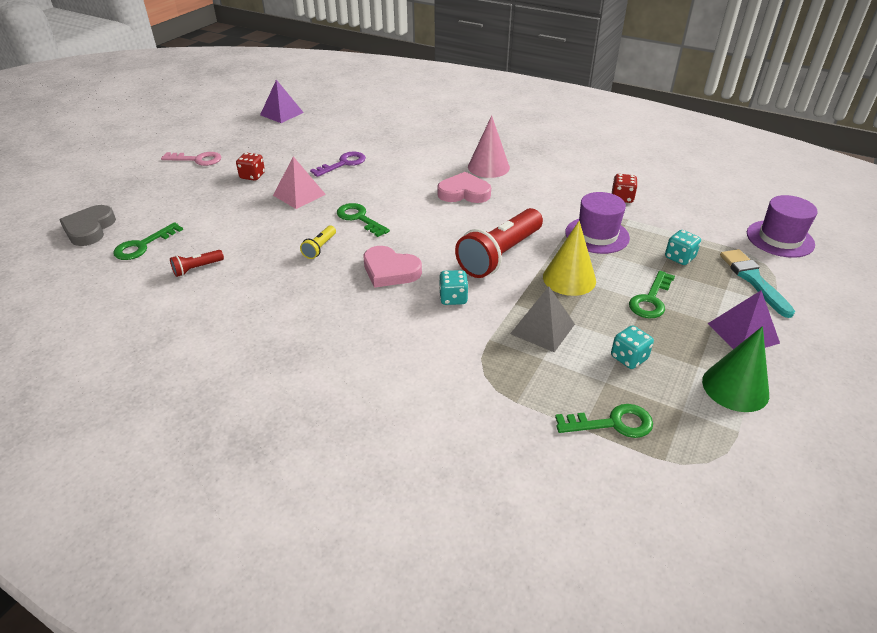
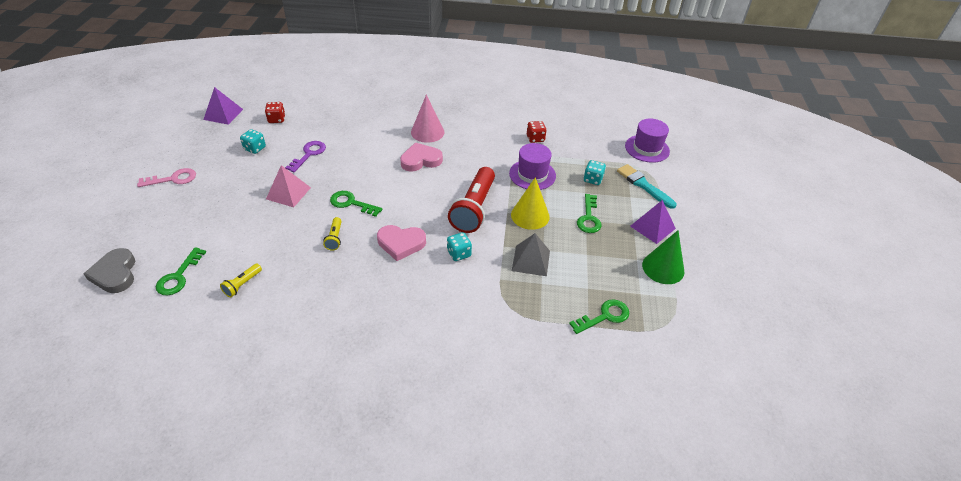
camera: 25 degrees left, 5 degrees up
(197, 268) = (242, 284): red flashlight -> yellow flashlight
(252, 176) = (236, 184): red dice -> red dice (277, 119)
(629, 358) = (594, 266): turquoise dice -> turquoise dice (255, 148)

───

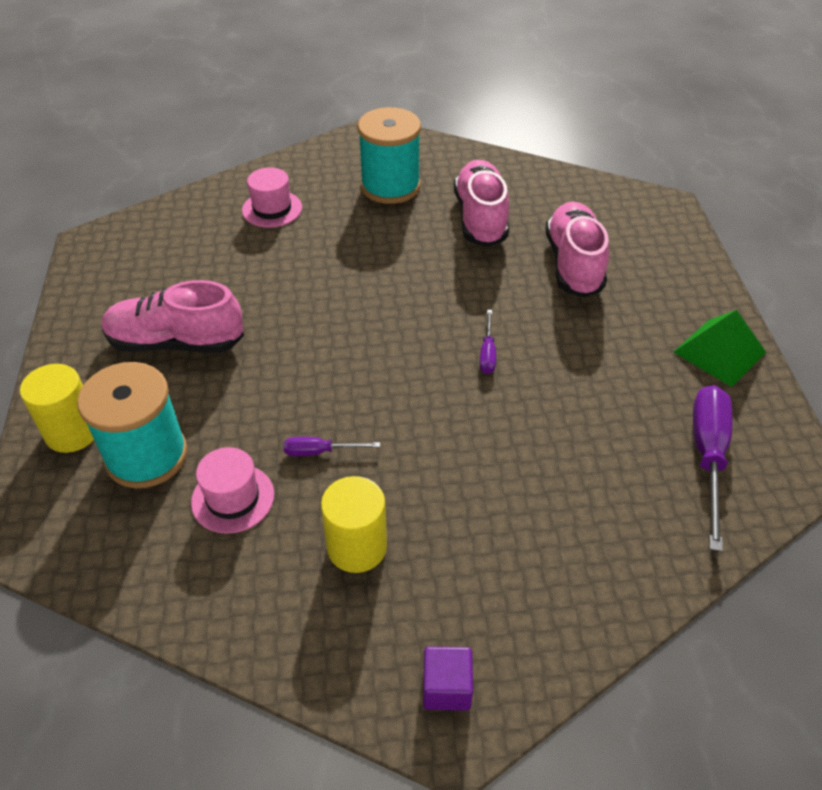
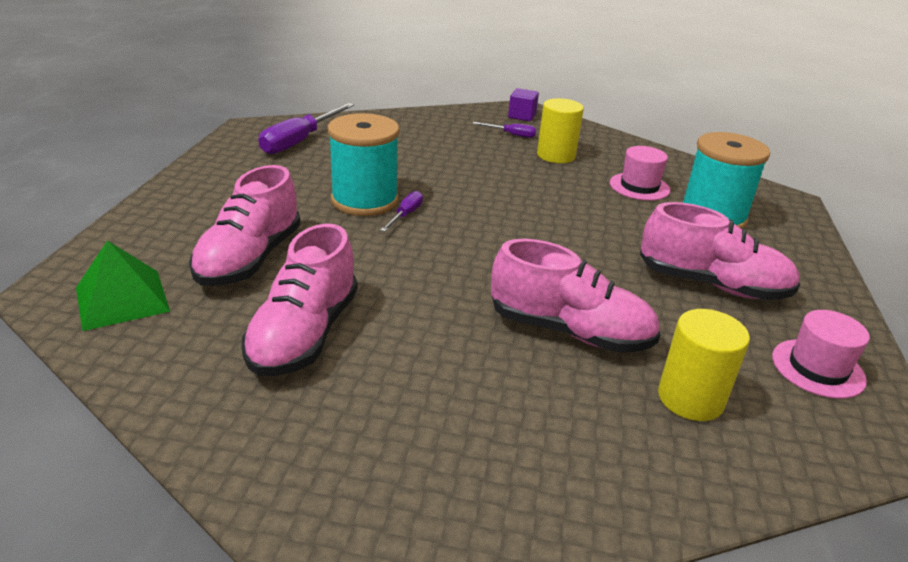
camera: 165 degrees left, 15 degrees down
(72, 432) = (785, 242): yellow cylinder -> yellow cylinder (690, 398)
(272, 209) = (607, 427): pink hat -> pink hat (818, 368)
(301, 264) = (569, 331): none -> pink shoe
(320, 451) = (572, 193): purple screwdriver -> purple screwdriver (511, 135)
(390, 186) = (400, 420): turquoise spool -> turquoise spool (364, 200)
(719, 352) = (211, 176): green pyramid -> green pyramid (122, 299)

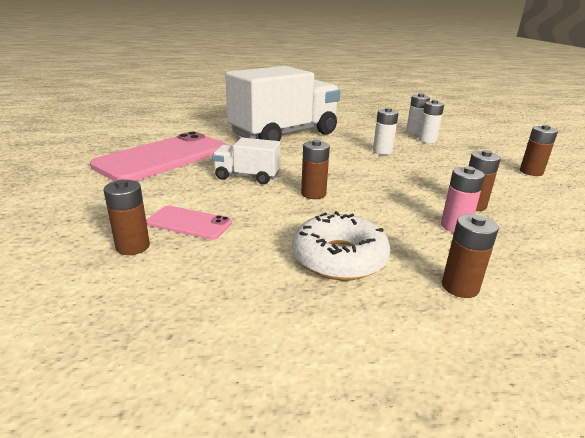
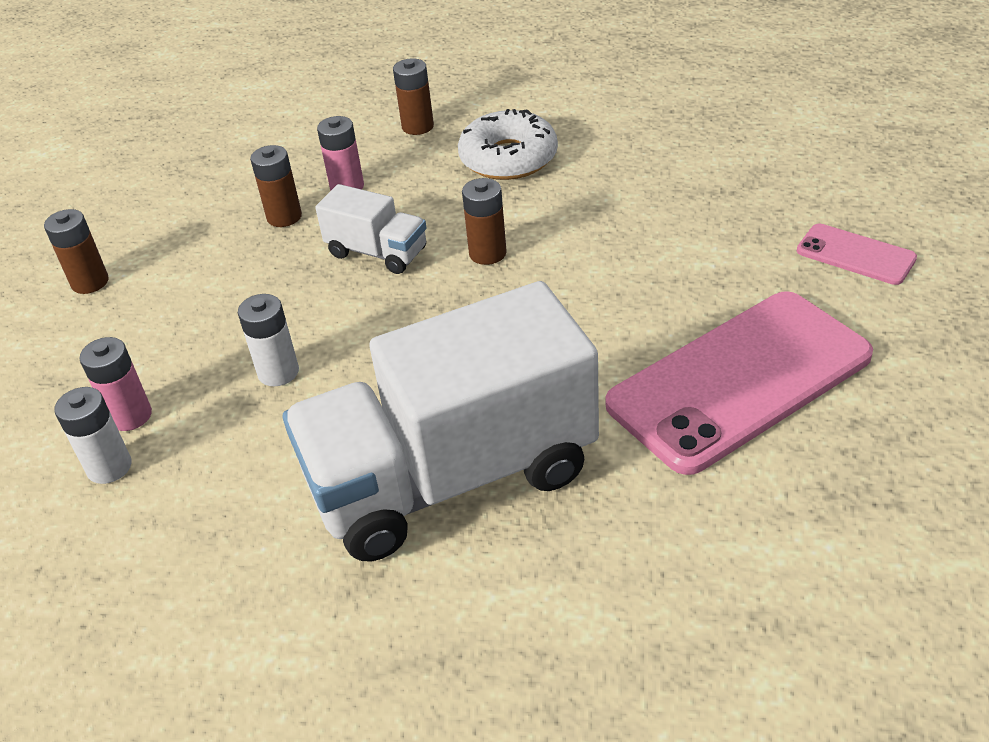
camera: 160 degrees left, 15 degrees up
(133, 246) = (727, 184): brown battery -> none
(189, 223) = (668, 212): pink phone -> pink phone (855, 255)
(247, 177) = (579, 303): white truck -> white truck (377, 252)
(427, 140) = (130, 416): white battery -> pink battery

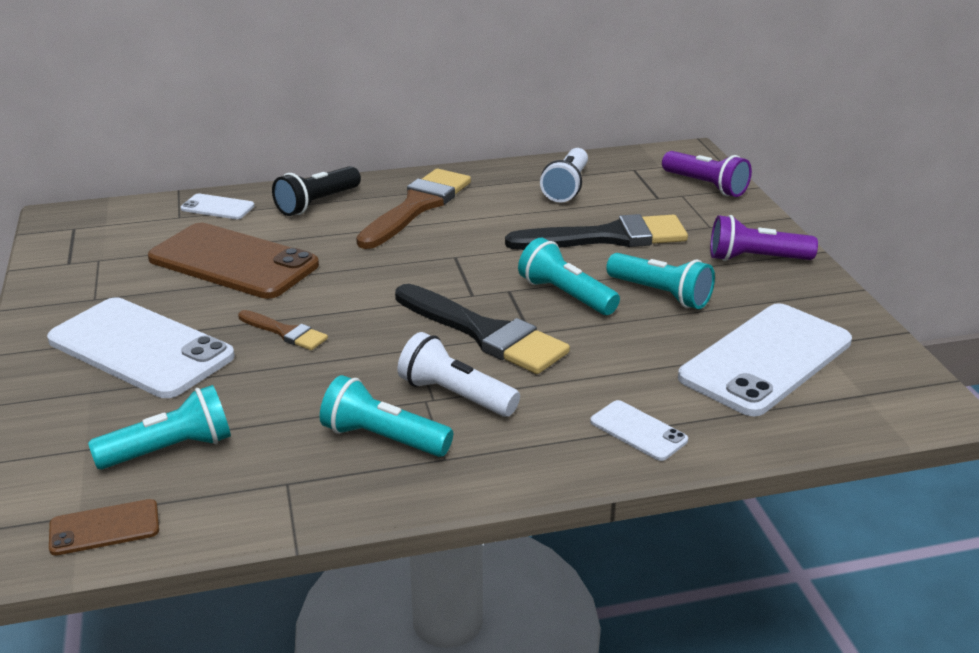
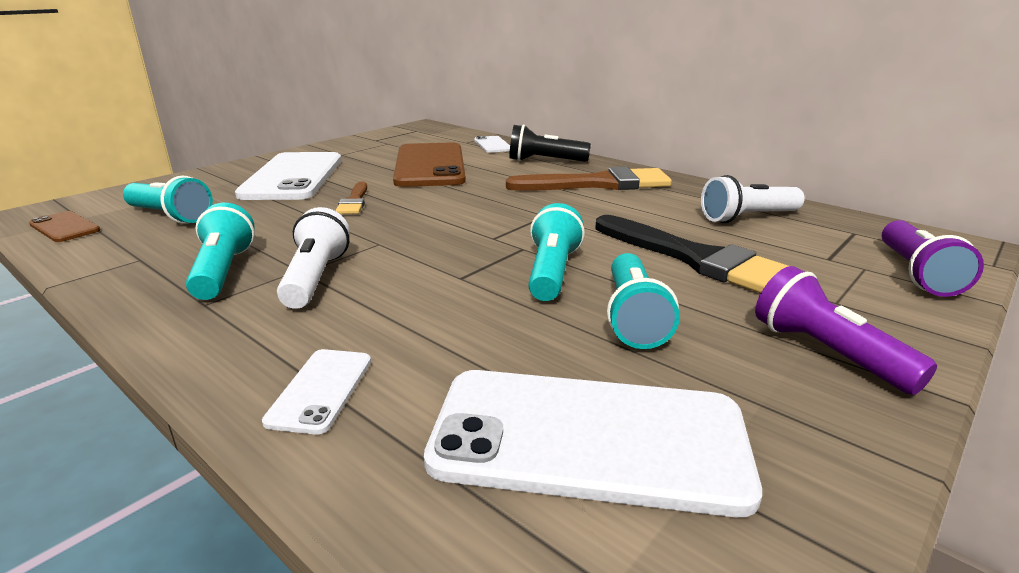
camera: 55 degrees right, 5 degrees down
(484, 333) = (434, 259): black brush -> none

───

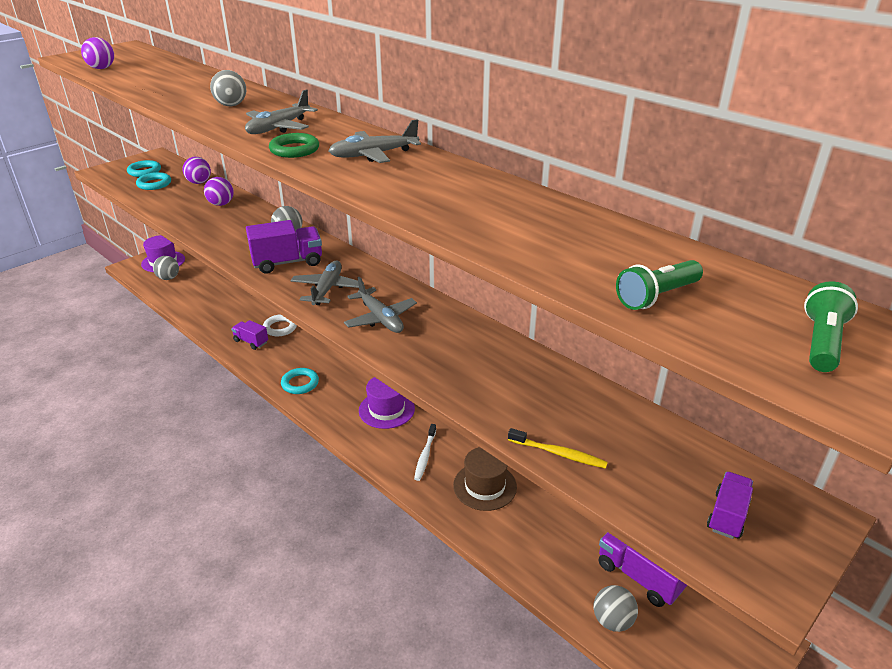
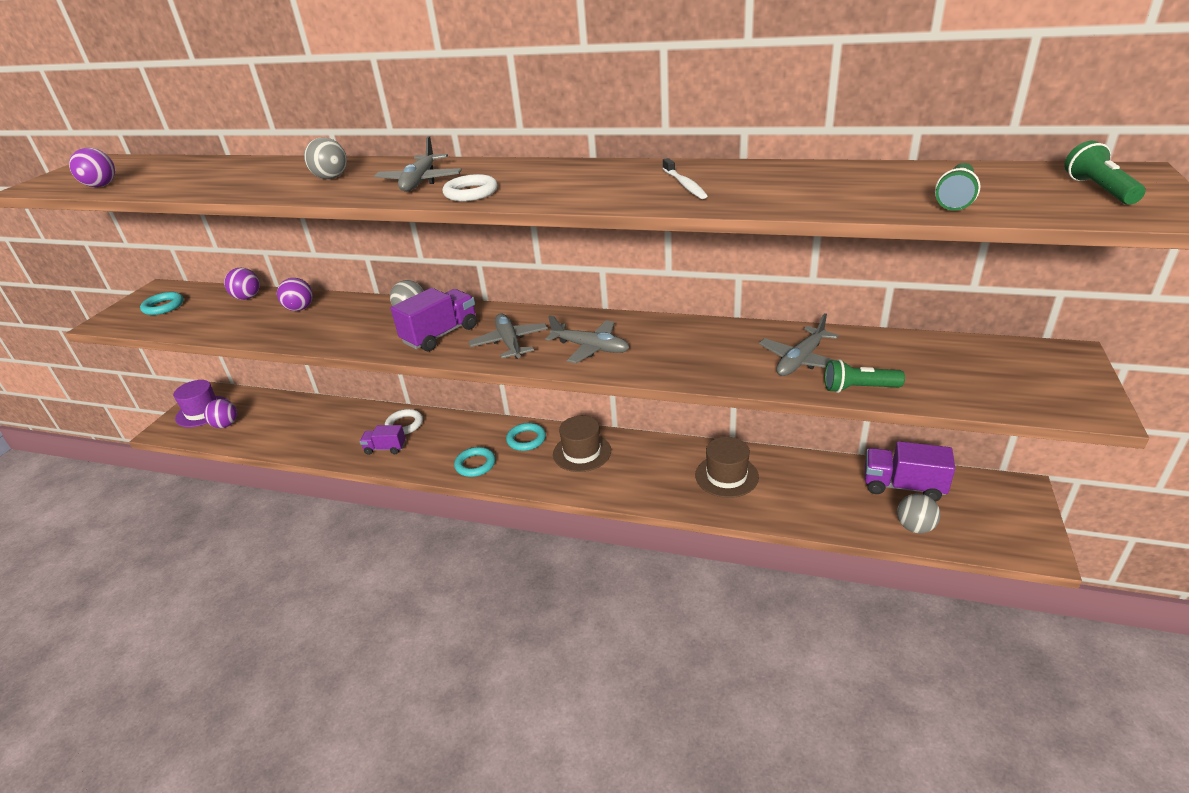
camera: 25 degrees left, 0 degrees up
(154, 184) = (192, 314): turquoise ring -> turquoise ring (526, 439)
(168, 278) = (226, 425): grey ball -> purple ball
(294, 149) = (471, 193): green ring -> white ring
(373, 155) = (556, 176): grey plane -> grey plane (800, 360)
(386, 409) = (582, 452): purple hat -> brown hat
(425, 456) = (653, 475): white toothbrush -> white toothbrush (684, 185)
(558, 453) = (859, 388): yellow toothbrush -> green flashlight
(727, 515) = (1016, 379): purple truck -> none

───

From the records above, copy only the lines starting with the line that holds "camera: 25 degrees left, 5 degrees up" and going on through the line that holds "(629, 358) = (594, 266): turquoise", exactly as written.

## RESPONSE
camera: 25 degrees left, 5 degrees up
(197, 268) = (242, 284): red flashlight -> yellow flashlight
(252, 176) = (236, 184): red dice -> red dice (277, 119)
(629, 358) = (594, 266): turquoise dice -> turquoise dice (255, 148)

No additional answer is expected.